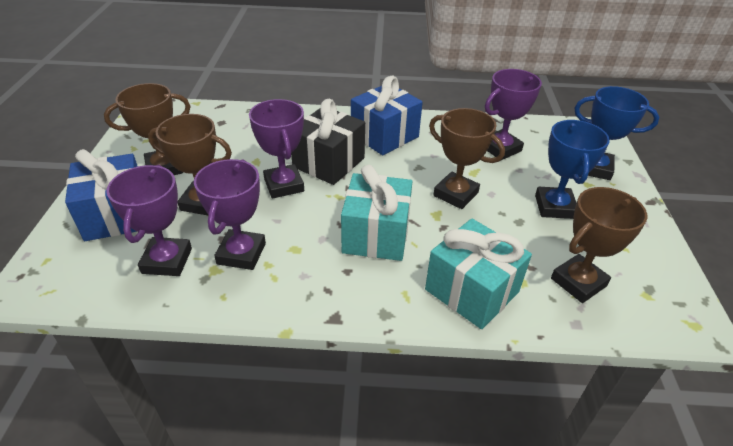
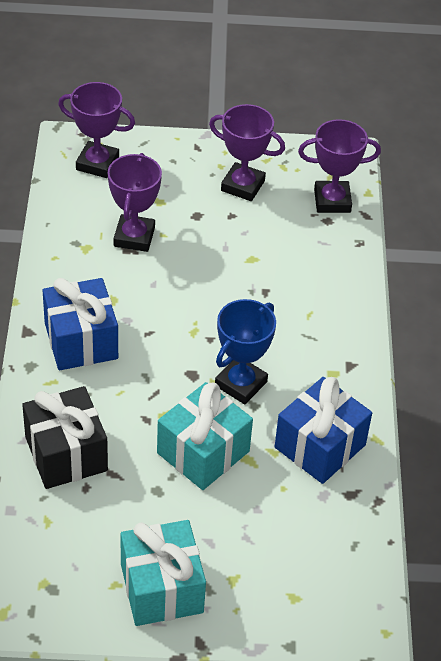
blue trophy: 2 -> 1
brown trophy: 4 -> 0

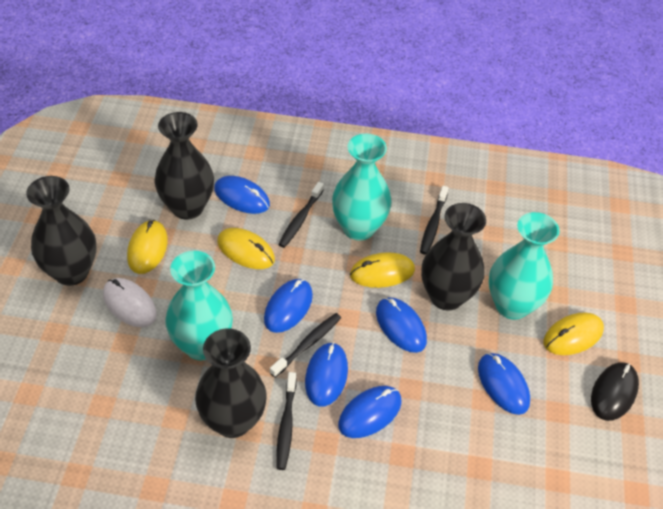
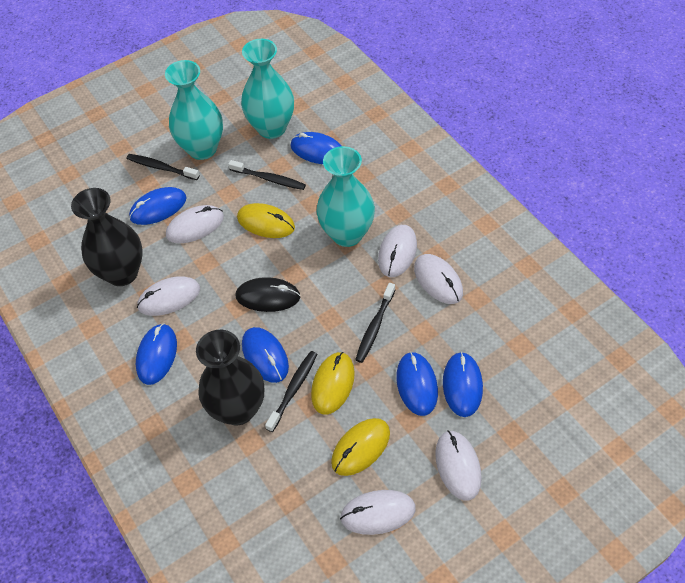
black vase: 4 -> 2
white mouse: 1 -> 6
yellow mouse: 4 -> 3

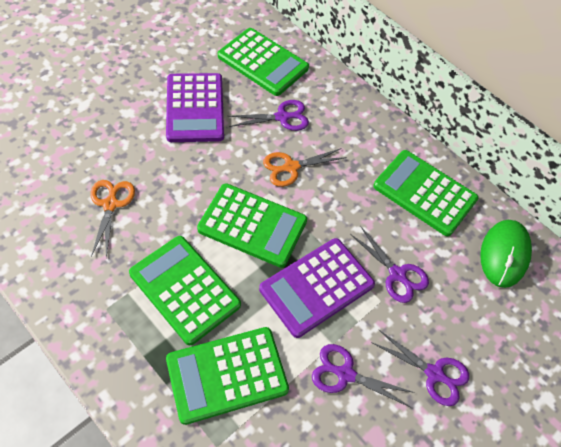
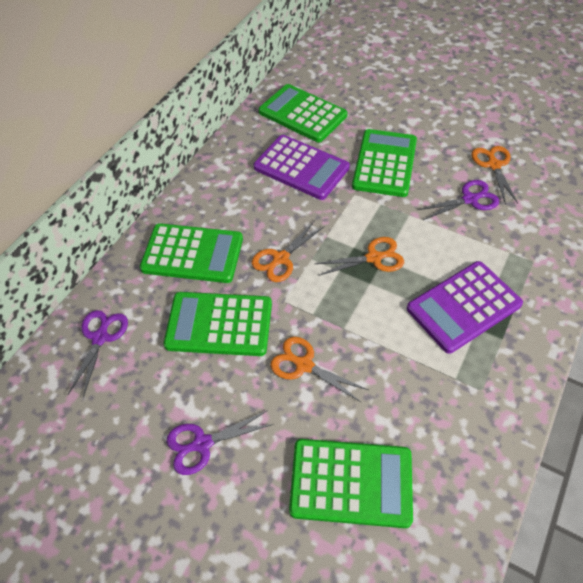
green mouse: 1 -> 0
orange scissors: 2 -> 4
purple scissors: 4 -> 3

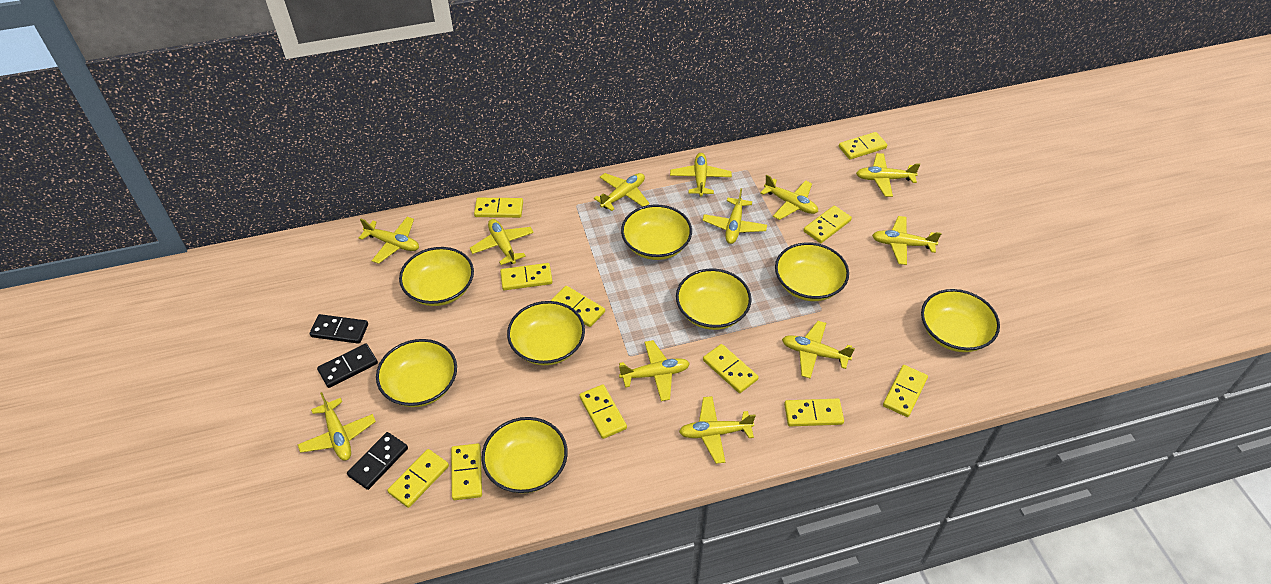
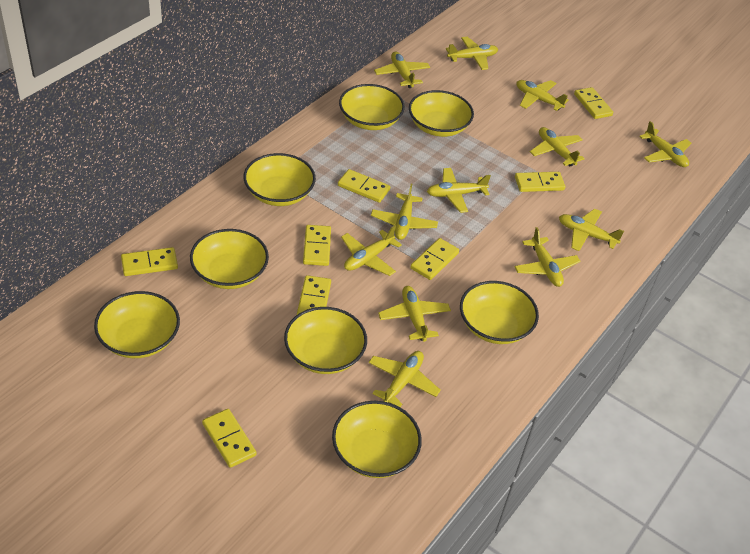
black domino: 3 -> 0
yellow domino: 11 -> 8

● **Exercise details**:
Go through the listing and copy each line that includes the string "scissors".

● **Solution**:
orange scissors: 2 -> 4
purple scissors: 4 -> 3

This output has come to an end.